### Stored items
-- begin --

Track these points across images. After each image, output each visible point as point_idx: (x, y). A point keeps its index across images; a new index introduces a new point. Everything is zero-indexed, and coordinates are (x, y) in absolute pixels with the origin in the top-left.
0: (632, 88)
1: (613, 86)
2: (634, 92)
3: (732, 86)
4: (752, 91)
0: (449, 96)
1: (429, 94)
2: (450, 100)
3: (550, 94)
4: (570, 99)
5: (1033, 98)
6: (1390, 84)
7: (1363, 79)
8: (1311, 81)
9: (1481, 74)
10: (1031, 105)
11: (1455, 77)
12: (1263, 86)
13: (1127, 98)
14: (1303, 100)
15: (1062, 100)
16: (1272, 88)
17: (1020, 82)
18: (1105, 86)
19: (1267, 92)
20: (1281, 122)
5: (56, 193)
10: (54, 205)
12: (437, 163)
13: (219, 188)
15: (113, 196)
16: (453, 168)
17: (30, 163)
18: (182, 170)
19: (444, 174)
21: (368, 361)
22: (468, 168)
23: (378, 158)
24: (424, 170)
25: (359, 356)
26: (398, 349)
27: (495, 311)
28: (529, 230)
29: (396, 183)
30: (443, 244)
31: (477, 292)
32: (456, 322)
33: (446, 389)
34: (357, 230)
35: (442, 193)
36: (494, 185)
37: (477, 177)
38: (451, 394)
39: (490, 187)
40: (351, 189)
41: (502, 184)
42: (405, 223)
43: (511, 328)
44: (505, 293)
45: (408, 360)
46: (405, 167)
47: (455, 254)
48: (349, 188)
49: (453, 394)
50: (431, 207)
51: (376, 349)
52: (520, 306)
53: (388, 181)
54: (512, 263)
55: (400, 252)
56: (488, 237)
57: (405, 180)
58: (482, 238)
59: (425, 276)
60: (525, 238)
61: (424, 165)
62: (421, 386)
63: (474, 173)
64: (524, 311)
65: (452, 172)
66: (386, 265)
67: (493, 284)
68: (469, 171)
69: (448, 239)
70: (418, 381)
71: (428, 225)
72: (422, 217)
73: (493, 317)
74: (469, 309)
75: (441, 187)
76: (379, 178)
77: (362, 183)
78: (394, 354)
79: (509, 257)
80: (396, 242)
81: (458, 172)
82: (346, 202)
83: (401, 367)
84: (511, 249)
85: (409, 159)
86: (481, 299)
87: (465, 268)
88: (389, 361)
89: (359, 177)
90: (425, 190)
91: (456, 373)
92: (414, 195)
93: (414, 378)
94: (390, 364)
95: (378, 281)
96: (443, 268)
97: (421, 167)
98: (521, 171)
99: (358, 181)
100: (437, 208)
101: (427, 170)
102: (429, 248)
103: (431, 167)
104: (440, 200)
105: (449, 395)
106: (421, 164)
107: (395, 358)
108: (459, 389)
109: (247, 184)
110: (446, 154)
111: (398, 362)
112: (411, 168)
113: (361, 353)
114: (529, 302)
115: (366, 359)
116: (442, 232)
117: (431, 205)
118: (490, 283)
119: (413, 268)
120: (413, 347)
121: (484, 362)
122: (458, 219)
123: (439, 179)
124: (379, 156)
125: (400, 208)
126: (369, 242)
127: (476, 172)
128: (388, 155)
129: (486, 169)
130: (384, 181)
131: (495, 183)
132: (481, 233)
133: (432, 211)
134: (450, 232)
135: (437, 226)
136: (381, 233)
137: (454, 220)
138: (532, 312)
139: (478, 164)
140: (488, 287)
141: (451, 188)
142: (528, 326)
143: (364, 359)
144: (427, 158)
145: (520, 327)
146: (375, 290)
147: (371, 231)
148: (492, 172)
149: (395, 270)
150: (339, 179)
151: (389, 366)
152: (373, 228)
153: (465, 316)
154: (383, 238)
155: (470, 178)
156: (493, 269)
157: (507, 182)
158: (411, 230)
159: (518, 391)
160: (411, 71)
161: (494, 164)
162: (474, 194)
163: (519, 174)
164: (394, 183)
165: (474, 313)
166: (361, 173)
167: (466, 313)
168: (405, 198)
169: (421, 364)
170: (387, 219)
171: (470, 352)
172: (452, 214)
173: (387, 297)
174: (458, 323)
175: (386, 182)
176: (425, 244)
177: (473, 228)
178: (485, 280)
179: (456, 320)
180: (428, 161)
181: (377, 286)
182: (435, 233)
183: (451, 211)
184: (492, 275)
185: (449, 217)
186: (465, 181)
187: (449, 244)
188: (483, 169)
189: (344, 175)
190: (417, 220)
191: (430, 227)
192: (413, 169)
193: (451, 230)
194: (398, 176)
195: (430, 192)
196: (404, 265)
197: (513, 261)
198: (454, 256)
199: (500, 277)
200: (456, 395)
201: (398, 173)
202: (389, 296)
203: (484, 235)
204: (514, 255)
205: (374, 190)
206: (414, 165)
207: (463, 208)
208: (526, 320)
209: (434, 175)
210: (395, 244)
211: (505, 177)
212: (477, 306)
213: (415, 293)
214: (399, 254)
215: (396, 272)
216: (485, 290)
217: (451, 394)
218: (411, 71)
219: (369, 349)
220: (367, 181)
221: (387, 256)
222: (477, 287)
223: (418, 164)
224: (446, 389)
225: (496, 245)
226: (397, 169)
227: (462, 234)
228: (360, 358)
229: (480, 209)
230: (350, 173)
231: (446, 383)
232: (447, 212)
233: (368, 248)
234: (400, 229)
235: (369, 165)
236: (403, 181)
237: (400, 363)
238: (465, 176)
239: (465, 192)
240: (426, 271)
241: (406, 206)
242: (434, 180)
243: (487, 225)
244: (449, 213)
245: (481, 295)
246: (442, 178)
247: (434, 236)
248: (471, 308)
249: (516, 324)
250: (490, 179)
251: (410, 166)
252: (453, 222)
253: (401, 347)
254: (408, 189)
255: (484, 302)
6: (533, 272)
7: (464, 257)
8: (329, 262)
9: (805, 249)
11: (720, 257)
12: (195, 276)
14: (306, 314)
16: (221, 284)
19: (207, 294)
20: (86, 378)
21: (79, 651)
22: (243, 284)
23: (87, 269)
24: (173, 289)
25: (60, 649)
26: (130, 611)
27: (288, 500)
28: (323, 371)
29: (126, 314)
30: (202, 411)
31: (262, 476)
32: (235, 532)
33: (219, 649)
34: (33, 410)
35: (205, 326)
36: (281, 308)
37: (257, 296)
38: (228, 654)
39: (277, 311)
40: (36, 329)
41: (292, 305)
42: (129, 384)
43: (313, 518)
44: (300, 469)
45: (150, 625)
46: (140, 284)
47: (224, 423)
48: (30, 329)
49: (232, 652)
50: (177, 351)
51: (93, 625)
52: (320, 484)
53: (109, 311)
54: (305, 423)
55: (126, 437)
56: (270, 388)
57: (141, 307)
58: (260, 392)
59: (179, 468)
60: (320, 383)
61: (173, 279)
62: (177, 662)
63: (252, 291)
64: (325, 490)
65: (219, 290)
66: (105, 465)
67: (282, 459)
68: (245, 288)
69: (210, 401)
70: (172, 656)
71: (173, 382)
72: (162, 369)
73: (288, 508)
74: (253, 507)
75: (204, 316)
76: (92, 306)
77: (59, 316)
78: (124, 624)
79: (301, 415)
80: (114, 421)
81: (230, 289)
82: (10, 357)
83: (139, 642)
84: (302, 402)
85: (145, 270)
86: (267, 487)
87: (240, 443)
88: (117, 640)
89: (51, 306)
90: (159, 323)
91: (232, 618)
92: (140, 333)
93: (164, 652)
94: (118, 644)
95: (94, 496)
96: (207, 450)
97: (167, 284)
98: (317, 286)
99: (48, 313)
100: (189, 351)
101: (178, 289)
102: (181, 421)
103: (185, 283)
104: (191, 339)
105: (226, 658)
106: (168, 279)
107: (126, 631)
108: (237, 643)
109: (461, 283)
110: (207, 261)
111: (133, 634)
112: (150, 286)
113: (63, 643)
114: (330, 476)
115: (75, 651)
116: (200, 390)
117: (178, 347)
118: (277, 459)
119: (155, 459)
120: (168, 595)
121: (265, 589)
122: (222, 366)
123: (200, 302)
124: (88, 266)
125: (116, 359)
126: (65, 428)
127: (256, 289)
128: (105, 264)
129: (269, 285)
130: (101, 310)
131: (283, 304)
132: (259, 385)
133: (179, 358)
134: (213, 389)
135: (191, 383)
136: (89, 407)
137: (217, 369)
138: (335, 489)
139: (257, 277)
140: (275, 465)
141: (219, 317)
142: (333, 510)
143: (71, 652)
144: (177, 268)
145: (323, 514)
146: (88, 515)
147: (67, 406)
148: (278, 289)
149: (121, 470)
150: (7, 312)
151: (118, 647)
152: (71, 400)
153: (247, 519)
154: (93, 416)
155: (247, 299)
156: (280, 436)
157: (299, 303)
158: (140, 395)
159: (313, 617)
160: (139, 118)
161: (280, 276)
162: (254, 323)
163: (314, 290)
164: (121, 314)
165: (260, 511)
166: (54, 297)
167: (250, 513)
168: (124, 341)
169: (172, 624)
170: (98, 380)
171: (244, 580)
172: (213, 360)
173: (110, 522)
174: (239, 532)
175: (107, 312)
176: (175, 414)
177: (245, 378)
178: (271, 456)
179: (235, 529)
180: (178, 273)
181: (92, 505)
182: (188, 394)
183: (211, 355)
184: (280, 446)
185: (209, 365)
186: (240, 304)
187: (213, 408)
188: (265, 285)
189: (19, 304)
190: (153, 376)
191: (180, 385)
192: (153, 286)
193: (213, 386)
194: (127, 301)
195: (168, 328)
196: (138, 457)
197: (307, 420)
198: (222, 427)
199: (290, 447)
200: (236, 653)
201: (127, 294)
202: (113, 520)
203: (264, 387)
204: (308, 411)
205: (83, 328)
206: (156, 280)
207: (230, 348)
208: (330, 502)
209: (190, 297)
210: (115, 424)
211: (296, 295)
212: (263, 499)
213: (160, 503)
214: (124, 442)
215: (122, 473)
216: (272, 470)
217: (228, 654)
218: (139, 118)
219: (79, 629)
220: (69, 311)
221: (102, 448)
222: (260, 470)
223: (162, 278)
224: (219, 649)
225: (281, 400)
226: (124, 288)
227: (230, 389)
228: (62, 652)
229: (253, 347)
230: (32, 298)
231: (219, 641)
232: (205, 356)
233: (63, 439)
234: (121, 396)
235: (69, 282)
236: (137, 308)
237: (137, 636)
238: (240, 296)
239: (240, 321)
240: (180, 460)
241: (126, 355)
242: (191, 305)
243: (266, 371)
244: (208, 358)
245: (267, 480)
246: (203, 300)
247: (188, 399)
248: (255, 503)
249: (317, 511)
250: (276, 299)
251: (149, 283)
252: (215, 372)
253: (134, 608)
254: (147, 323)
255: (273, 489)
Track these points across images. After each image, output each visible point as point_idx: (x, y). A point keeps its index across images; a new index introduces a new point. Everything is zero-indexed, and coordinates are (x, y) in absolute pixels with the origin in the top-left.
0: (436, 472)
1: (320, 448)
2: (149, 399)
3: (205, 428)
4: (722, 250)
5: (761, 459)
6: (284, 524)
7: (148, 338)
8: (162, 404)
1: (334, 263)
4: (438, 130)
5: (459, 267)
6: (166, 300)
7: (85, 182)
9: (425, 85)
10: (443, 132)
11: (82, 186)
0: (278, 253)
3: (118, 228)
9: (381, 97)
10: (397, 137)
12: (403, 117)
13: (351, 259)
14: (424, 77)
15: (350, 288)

-- end --

Render the part of the lines that opens with the line containing "21: (368, 361)" and closes with the line containing "147: (371, 231)", both included, as a numbered list with blank lines left out.

### RESULT OF THE TASK
1. 21: (368, 361)
2. 22: (468, 168)
3. 23: (378, 158)
4. 24: (424, 170)
5. 25: (359, 356)
6. 26: (398, 349)
7. 27: (495, 311)
8. 28: (529, 230)
9. 29: (396, 183)
10. 30: (443, 244)
11. 31: (477, 292)
12. 32: (456, 322)
13. 33: (446, 389)
14. 34: (357, 230)
15. 35: (442, 193)
16. 36: (494, 185)
17. 37: (477, 177)
18. 38: (451, 394)
19. 39: (490, 187)
20. 40: (351, 189)
21. 41: (502, 184)
22. 42: (405, 223)
23. 43: (511, 328)
24. 44: (505, 293)
25. 45: (408, 360)
26. 46: (405, 167)
27. 47: (455, 254)
28. 48: (349, 188)
29. 49: (453, 394)
30. 50: (431, 207)
31. 51: (376, 349)
32. 52: (520, 306)
33. 53: (388, 181)
34. 54: (512, 263)
35. 55: (400, 252)
36. 56: (488, 237)
37. 57: (405, 180)
38. 58: (482, 238)
39. 59: (425, 276)
40. 60: (525, 238)
41. 61: (424, 165)
42. 62: (421, 386)
43. 63: (474, 173)
44. 64: (524, 311)
45. 65: (452, 172)
46. 66: (386, 265)
47. 67: (493, 284)
48. 68: (469, 171)
49. 69: (448, 239)
50. 70: (418, 381)
51. 71: (428, 225)
52. 72: (422, 217)
53. 73: (493, 317)
54. 74: (469, 309)
55. 75: (441, 187)
56. 76: (379, 178)
57. 77: (362, 183)
58. 78: (394, 354)
59. 79: (509, 257)
60. 80: (396, 242)
61. 81: (458, 172)
62. 82: (346, 202)
63. 83: (401, 367)
64. 84: (511, 249)
65. 85: (409, 159)
66. 86: (481, 299)
67. 87: (465, 268)
68. 88: (389, 361)
69. 89: (359, 177)
70. 90: (425, 190)
71. 91: (456, 373)
72. 92: (414, 195)
73. 93: (414, 378)
74. 94: (390, 364)
75. 95: (378, 281)
76. 96: (443, 268)
77. 97: (421, 167)
78. 98: (521, 171)
79. 99: (358, 181)
80. 100: (437, 208)
81. 101: (427, 170)
82. 102: (429, 248)
83. 103: (431, 167)
84. 104: (440, 200)
85. 105: (449, 395)
86. 106: (421, 164)
87. 107: (395, 358)
88. 108: (459, 389)
89. 109: (247, 184)
90. 110: (446, 154)
91. 111: (398, 362)
92. 112: (411, 168)
93. 113: (361, 353)
94. 114: (529, 302)
95. 115: (366, 359)
96. 116: (442, 232)
97. 117: (431, 205)
98. 118: (490, 283)
99. 119: (413, 268)
100. 120: (413, 347)
101. 121: (484, 362)
102. 122: (458, 219)
103. 123: (439, 179)
104. 124: (379, 156)
105. 125: (400, 208)
106. 126: (369, 242)
107. 127: (476, 172)
108. 128: (388, 155)
109. 129: (486, 169)
110. 130: (384, 181)
111. 131: (495, 183)
112. 132: (481, 233)
113. 133: (432, 211)
114. 134: (450, 232)
115. 135: (437, 226)
116. 136: (381, 233)
117. 137: (454, 220)
118. 138: (532, 312)
119. 139: (478, 164)
120. 140: (488, 287)
121. 141: (451, 188)
122. 142: (528, 326)
123. 143: (364, 359)
124. 144: (427, 158)
125. 145: (520, 327)
126. 146: (375, 290)
127. 147: (371, 231)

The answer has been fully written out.